* MATERIAL FOR THE TASK:
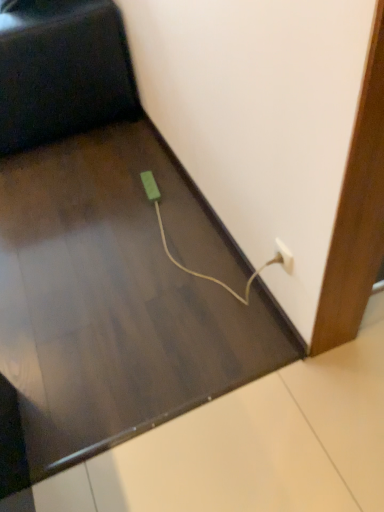
Question: Would you say white plastic plug at lower right is to the left or to the right of green matte plug at lower center in the picture?

Choices:
 (A) right
 (B) left

Answer: (A)

Question: Is white plastic plug at lower right bigger or smaller than green matte plug at lower center?

Choices:
 (A) big
 (B) small

Answer: (B)

Question: Estimate the real-world distances between objects in this image. Which object is closer to the black matte chair at upper left?

Choices:
 (A) green matte plug at lower center
 (B) white plastic plug at lower right

Answer: (A)

Question: Which object is the farthest from the white plastic plug at lower right?

Choices:
 (A) green matte plug at lower center
 (B) black matte chair at upper left

Answer: (B)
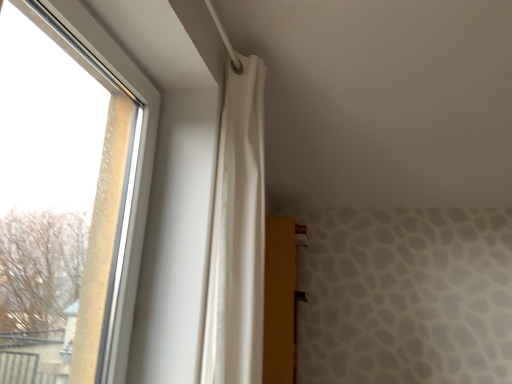
Identify the location of transparent glass window at left. (62, 189).

What do you see at coordinates (62, 189) in the screenshot?
I see `transparent glass window at left` at bounding box center [62, 189].

You are a GUI agent. You are given a task and a screenshot of the screen. Output one action in this format:
    pyautogui.click(x=<x>, y=<y>)
    Task: Click on the transparent glass window at left
    The width and height of the screenshot is (512, 384).
    Given the screenshot: What is the action you would take?
    pyautogui.click(x=62, y=189)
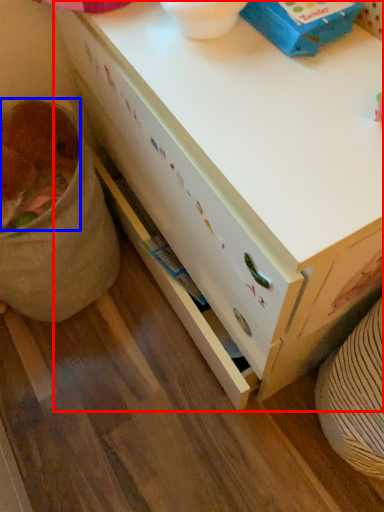
Question: Which point is further to the camera, desk (highlighted by a red box) or animal (highlighted by a blue box)?

Choices:
 (A) desk
 (B) animal

Answer: (B)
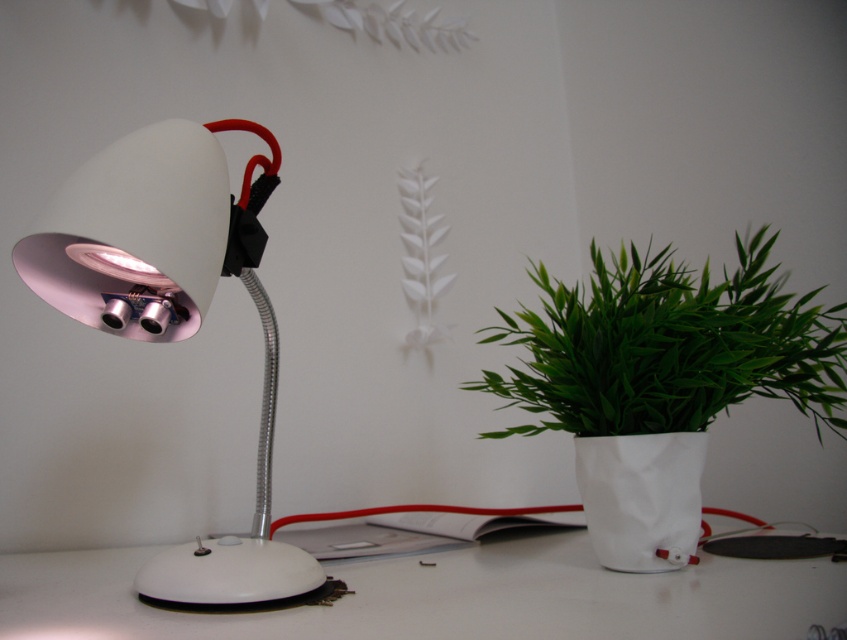
Is the position of white glossy table at center more distant than that of white glossy desk lamp at left?

Yes, it is behind white glossy desk lamp at left.

How distant is white glossy table at center from white glossy desk lamp at left?

A distance of 8.35 inches exists between white glossy table at center and white glossy desk lamp at left.

Is point (336, 632) less distant than point (20, 269)?

Yes, point (336, 632) is closer to viewer.

The width and height of the screenshot is (847, 640). In order to click on white glossy table at center in this screenshot , I will do `click(446, 596)`.

Which is more to the left, white glossy table at center or green leafy plant at right?

From the viewer's perspective, white glossy table at center appears more on the left side.

Who is lower down, white glossy table at center or green leafy plant at right?

white glossy table at center is lower down.

Is point (245, 614) positioned after point (522, 316)?

That is False.

I want to click on white glossy table at center, so click(x=446, y=596).

Does white glossy desk lamp at left have a lesser width compared to green leafy plant at right?

Yes.

The height and width of the screenshot is (640, 847). I want to click on white glossy desk lamp at left, so click(173, 308).

This screenshot has height=640, width=847. I want to click on white glossy desk lamp at left, so click(x=173, y=308).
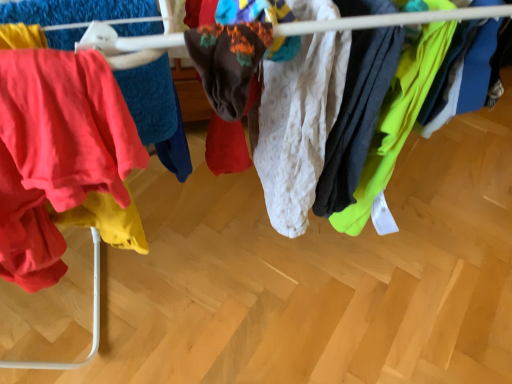
Question: Is white textured fabric at center, the second clothing from the left, wider or thinner than white textured fabric at center, which appears as the second clothing when viewed from the right?

Choices:
 (A) thin
 (B) wide

Answer: (B)

Question: Does point (430, 56) appear closer or farther from the camera than point (321, 57)?

Choices:
 (A) closer
 (B) farther

Answer: (B)

Question: From a real-world perspective, is white textured fabric at center, positioned as the 1th clothing in right-to-left order, above or below white textured fabric at center, which appears as the second clothing when viewed from the right?

Choices:
 (A) below
 (B) above

Answer: (B)

Question: Looking at their shapes, would you say white textured fabric at center, which appears as the second clothing when viewed from the right, is wider or thinner than white textured fabric at center, positioned as the 1th clothing in right-to-left order?

Choices:
 (A) wide
 (B) thin

Answer: (B)

Question: Looking at the image, does white textured fabric at center, which appears as the second clothing when viewed from the right, seem bigger or smaller compared to white textured fabric at center, the second clothing from the left?

Choices:
 (A) big
 (B) small

Answer: (A)

Question: From a real-world perspective, relative to white textured fabric at center, positioned as the 1th clothing in right-to-left order, is white textured fabric at center, which appears as the 1th clothing when viewed from the left, vertically above or below?

Choices:
 (A) below
 (B) above

Answer: (A)

Question: Is white textured fabric at center, which appears as the second clothing when viewed from the right, situated inside white textured fabric at center, the second clothing from the left, or outside?

Choices:
 (A) inside
 (B) outside

Answer: (B)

* WORK ITEM:
Reproduce every one of the records above word for word, without omitting or altering any line. Leave the pictures out of the reproduction.

* REPLY:
Question: Would you say white plastic plug at lower right is to the left or to the right of green matte plug at lower center in the picture?

Choices:
 (A) right
 (B) left

Answer: (A)

Question: Is white plastic plug at lower right bigger or smaller than green matte plug at lower center?

Choices:
 (A) big
 (B) small

Answer: (B)

Question: Estimate the real-world distances between objects in this image. Which object is closer to the black matte chair at upper left?

Choices:
 (A) green matte plug at lower center
 (B) white plastic plug at lower right

Answer: (A)

Question: Which object is the farthest from the white plastic plug at lower right?

Choices:
 (A) green matte plug at lower center
 (B) black matte chair at upper left

Answer: (B)
Identify the location of transparent glass window at left. (62, 189).

What do you see at coordinates (62, 189) in the screenshot?
I see `transparent glass window at left` at bounding box center [62, 189].

You are a GUI agent. You are given a task and a screenshot of the screen. Output one action in this format:
    pyautogui.click(x=<x>, y=<y>)
    Task: Click on the transparent glass window at left
    The width and height of the screenshot is (512, 384).
    Given the screenshot: What is the action you would take?
    pyautogui.click(x=62, y=189)
Question: Which point is further to the camera, desk (highlighted by a red box) or animal (highlighted by a blue box)?

Choices:
 (A) desk
 (B) animal

Answer: (B)
Is the position of white glossy table at center more distant than that of white glossy desk lamp at left?

Yes, it is behind white glossy desk lamp at left.

How distant is white glossy table at center from white glossy desk lamp at left?

A distance of 8.35 inches exists between white glossy table at center and white glossy desk lamp at left.

Is point (336, 632) less distant than point (20, 269)?

Yes, point (336, 632) is closer to viewer.

The width and height of the screenshot is (847, 640). In order to click on white glossy table at center in this screenshot , I will do `click(446, 596)`.

Which is more to the left, white glossy table at center or green leafy plant at right?

From the viewer's perspective, white glossy table at center appears more on the left side.

Who is lower down, white glossy table at center or green leafy plant at right?

white glossy table at center is lower down.

Is point (245, 614) positioned after point (522, 316)?

That is False.

I want to click on white glossy table at center, so click(x=446, y=596).

Does white glossy desk lamp at left have a lesser width compared to green leafy plant at right?

Yes.

The height and width of the screenshot is (640, 847). I want to click on white glossy desk lamp at left, so click(173, 308).

This screenshot has height=640, width=847. I want to click on white glossy desk lamp at left, so click(x=173, y=308).
Question: Is white textured fabric at center, the second clothing from the left, wider or thinner than white textured fabric at center, which appears as the second clothing when viewed from the right?

Choices:
 (A) thin
 (B) wide

Answer: (B)

Question: Does point (430, 56) appear closer or farther from the camera than point (321, 57)?

Choices:
 (A) closer
 (B) farther

Answer: (B)

Question: From a real-world perspective, is white textured fabric at center, positioned as the 1th clothing in right-to-left order, above or below white textured fabric at center, which appears as the second clothing when viewed from the right?

Choices:
 (A) below
 (B) above

Answer: (B)

Question: Looking at their shapes, would you say white textured fabric at center, which appears as the second clothing when viewed from the right, is wider or thinner than white textured fabric at center, positioned as the 1th clothing in right-to-left order?

Choices:
 (A) wide
 (B) thin

Answer: (B)

Question: Looking at the image, does white textured fabric at center, which appears as the second clothing when viewed from the right, seem bigger or smaller compared to white textured fabric at center, the second clothing from the left?

Choices:
 (A) big
 (B) small

Answer: (A)

Question: From a real-world perspective, relative to white textured fabric at center, positioned as the 1th clothing in right-to-left order, is white textured fabric at center, which appears as the 1th clothing when viewed from the left, vertically above or below?

Choices:
 (A) below
 (B) above

Answer: (A)

Question: Is white textured fabric at center, which appears as the second clothing when viewed from the right, situated inside white textured fabric at center, the second clothing from the left, or outside?

Choices:
 (A) inside
 (B) outside

Answer: (B)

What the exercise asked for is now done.